_Exercise materials_
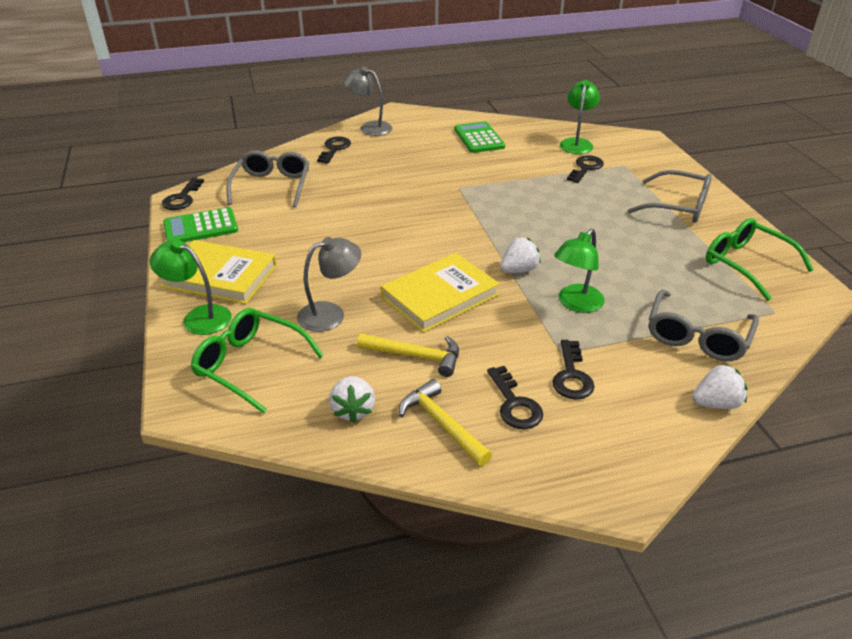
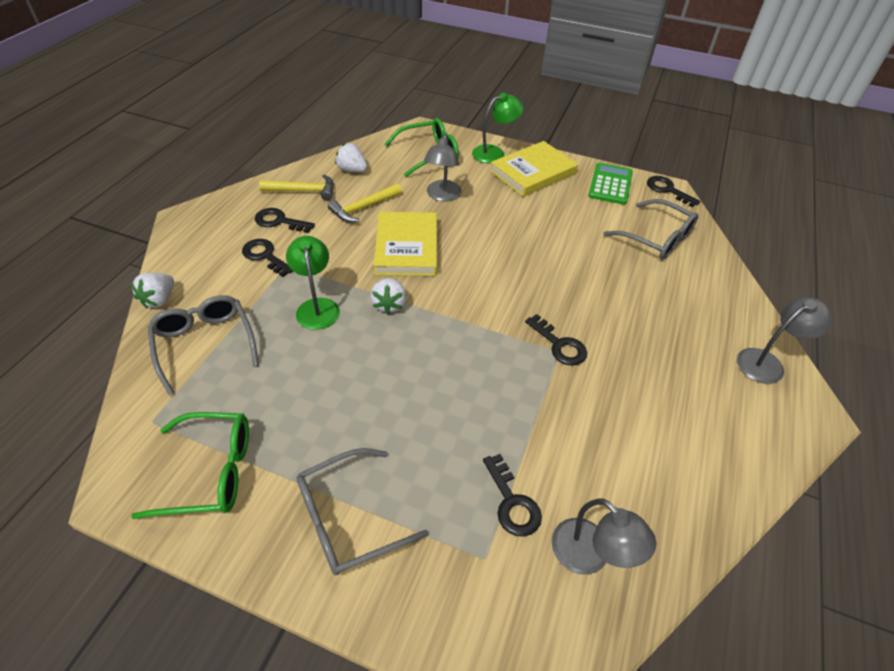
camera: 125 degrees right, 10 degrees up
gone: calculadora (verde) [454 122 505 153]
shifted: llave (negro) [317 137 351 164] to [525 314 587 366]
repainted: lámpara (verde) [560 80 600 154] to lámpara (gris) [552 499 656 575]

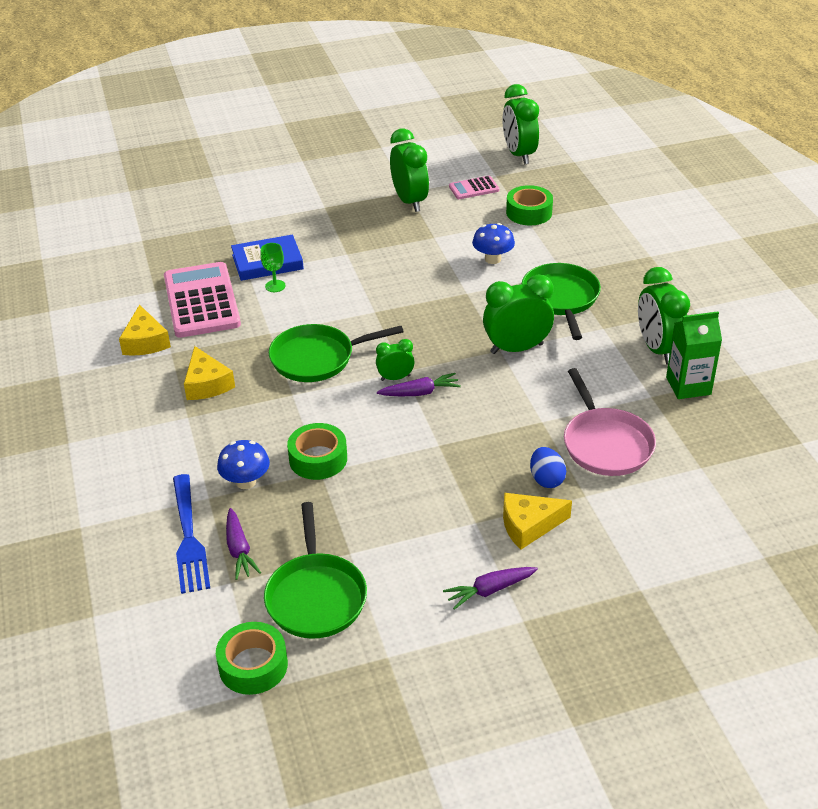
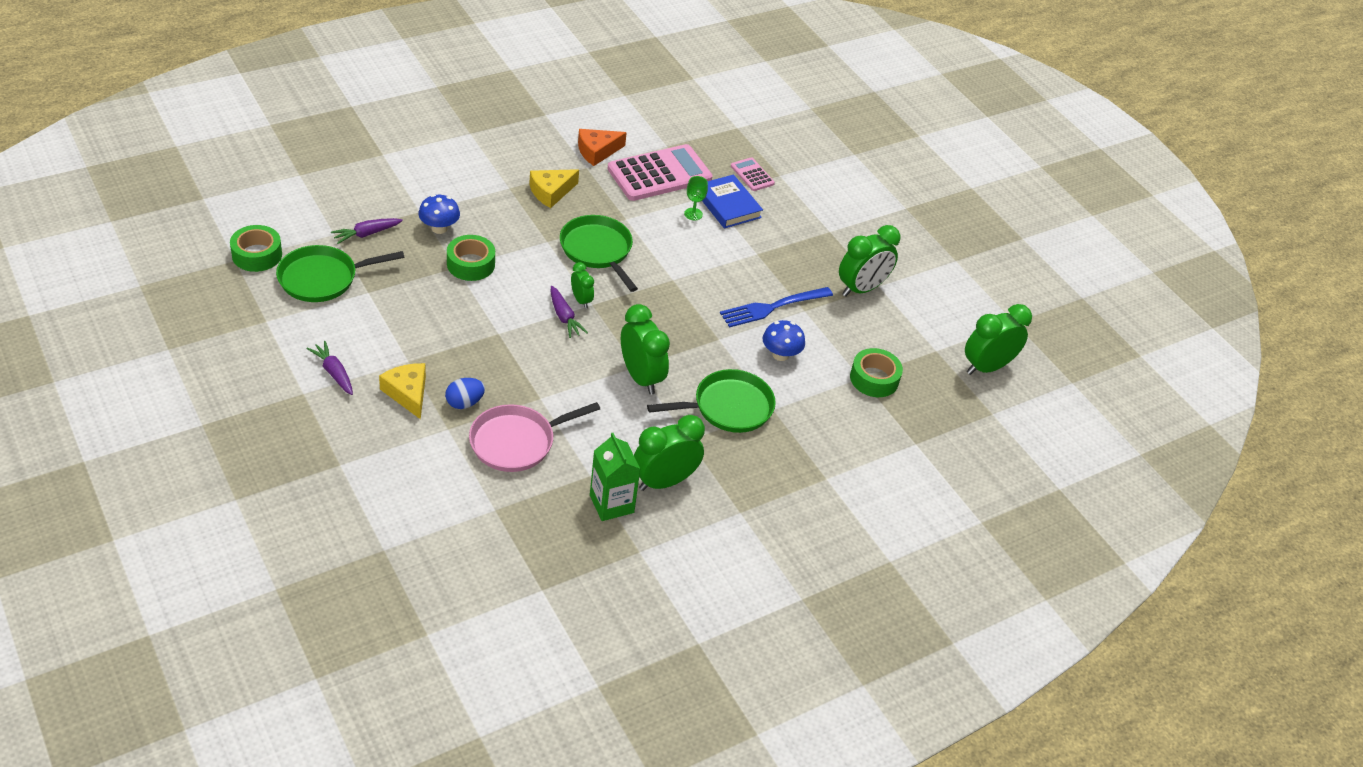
camera: 70 degrees right, 5 degrees up
shifted: tenedor (azul) [173 474 210 594] to [720 287 833 327]; calculadora (rosa) [449 176 499 199] to [731 157 775 191]
repainted: queso (amarillo) [119 305 171 356] to queso (naranja) [578 129 627 166]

_What is being asked_
Pictures are not part of the answer, which must be the exact lines from the one holding "shifted: llave (negro)" through the end of the material, both ends included.

_Problem solution_
shifted: llave (negro) [317 137 351 164] to [525 314 587 366]
repainted: lámpara (verde) [560 80 600 154] to lámpara (gris) [552 499 656 575]

camera: 70 degrees right, 5 degrees up
shifted: tenedor (azul) [173 474 210 594] to [720 287 833 327]; calculadora (rosa) [449 176 499 199] to [731 157 775 191]
repainted: queso (amarillo) [119 305 171 356] to queso (naranja) [578 129 627 166]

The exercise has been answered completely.